Aim of the task:
Apart from the pictures, every line below is to be set down exactly.
---- Input data
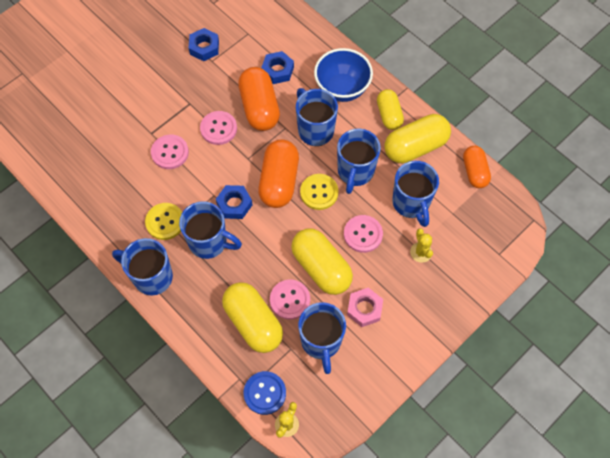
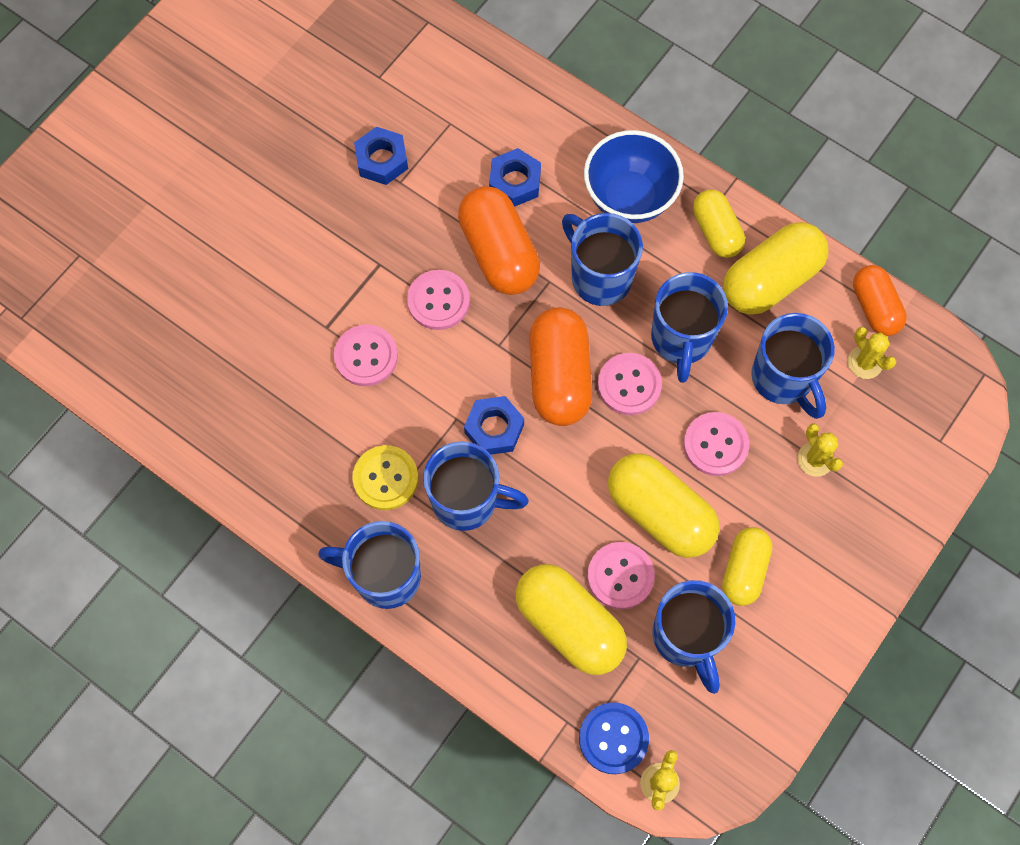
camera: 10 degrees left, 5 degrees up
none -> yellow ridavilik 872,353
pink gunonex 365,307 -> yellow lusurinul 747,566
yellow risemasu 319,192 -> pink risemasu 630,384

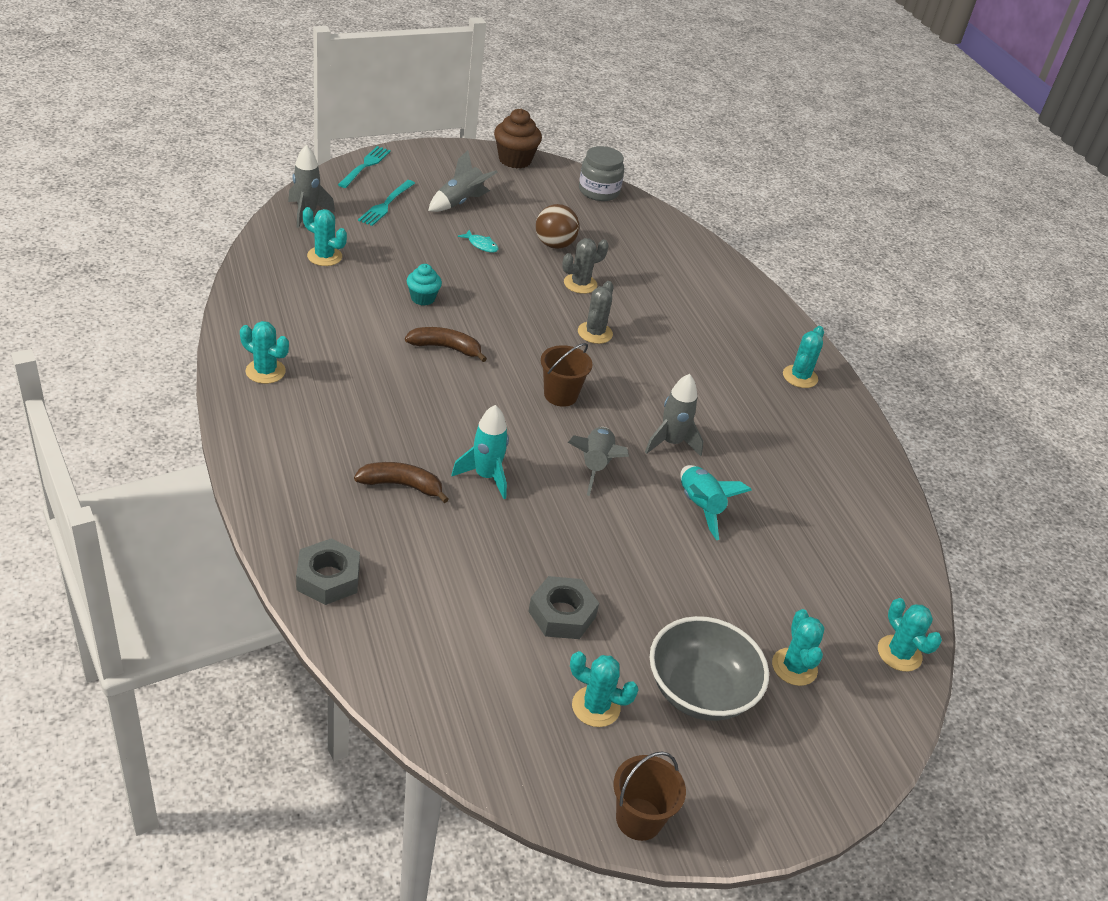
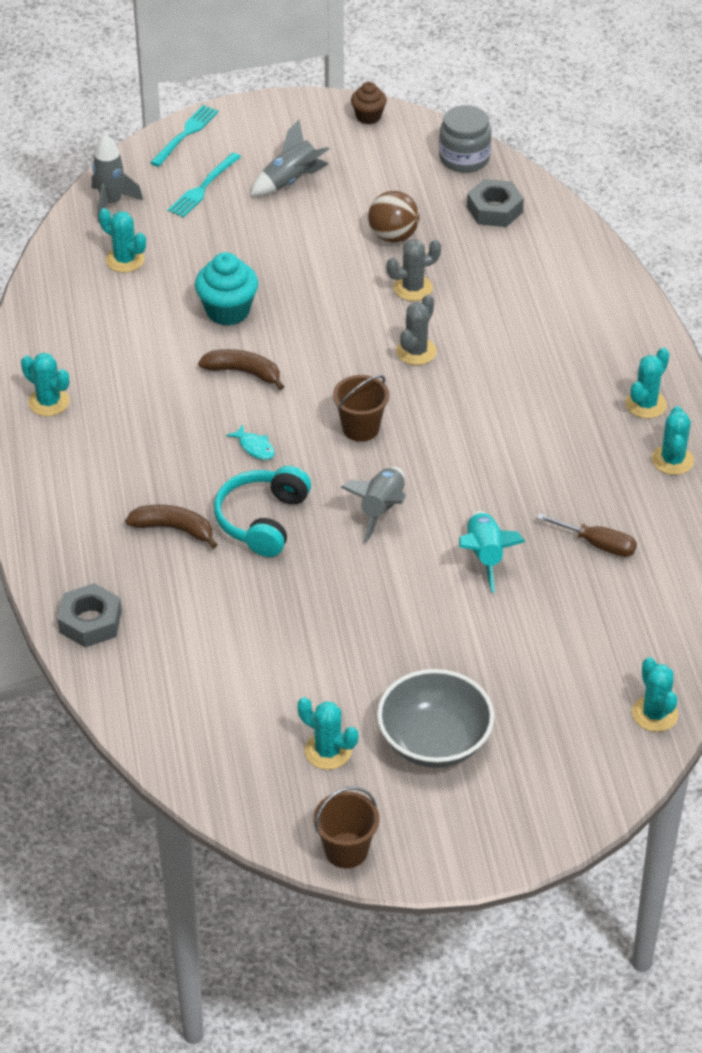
camera: 15 degrees right, 5 degrees up
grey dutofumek 674,415 -> none
none -> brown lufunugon 587,535
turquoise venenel 478,241 -> turquoise venenel 250,442, relocated
grey gunonex 563,607 -> grey gunonex 495,203, relocated
turquoise ridavilik 798,647 -> turquoise ridavilik 673,440, relocated
turquoise dutofumek 480,452 -> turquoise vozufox 262,511
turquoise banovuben 424,285 -> turquoise banovuben 226,289, x1.61
brown banovuben 518,139 -> brown banovuben 369,103, x0.62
--------
Result of this exercise:
camera: 10 degrees left, 5 degrees up
none -> yellow ridavilik 872,353
pink gunonex 365,307 -> yellow lusurinul 747,566
yellow risemasu 319,192 -> pink risemasu 630,384

camera: 15 degrees right, 5 degrees up
grey dutofumek 674,415 -> none
none -> brown lufunugon 587,535
turquoise venenel 478,241 -> turquoise venenel 250,442, relocated
grey gunonex 563,607 -> grey gunonex 495,203, relocated
turquoise ridavilik 798,647 -> turquoise ridavilik 673,440, relocated
turquoise dutofumek 480,452 -> turquoise vozufox 262,511
turquoise banovuben 424,285 -> turquoise banovuben 226,289, x1.61
brown banovuben 518,139 -> brown banovuben 369,103, x0.62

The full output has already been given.